**What the task requires**.
Take the line that contains "pink traffic cone (305,240,371,335)" and all lines after it, up to and including the last line of the data, and write them out exactly; nothing else belongs in the answer.

**Material to process**.
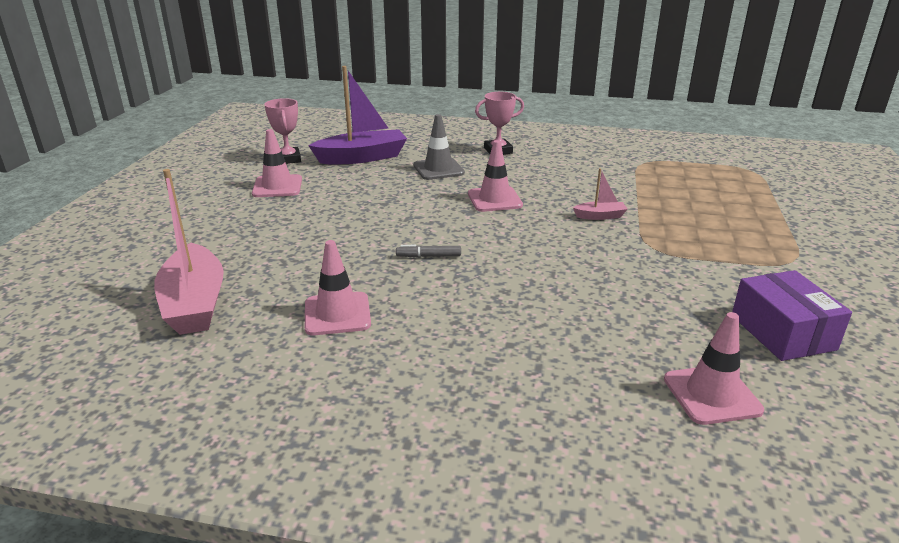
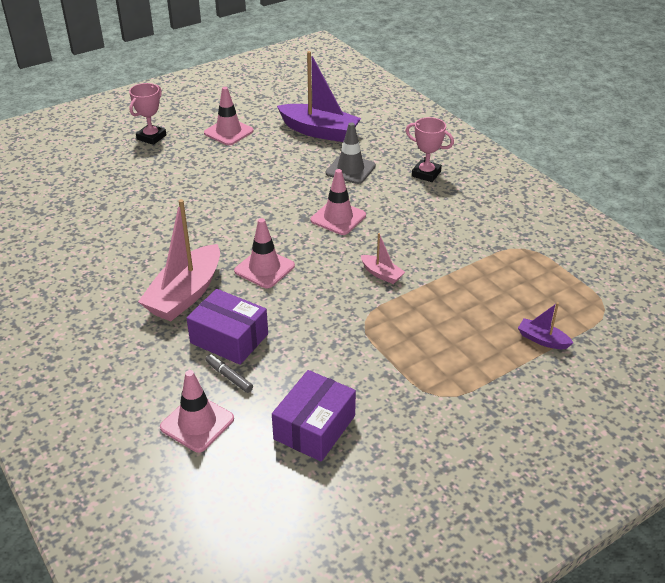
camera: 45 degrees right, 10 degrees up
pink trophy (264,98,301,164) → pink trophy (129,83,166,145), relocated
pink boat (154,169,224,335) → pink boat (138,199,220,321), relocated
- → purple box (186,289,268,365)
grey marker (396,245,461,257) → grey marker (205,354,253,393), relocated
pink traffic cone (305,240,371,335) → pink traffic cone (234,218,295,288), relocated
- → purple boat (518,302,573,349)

**Your response**.
pink traffic cone (305,240,371,335) → pink traffic cone (234,218,295,288), relocated
- → purple boat (518,302,573,349)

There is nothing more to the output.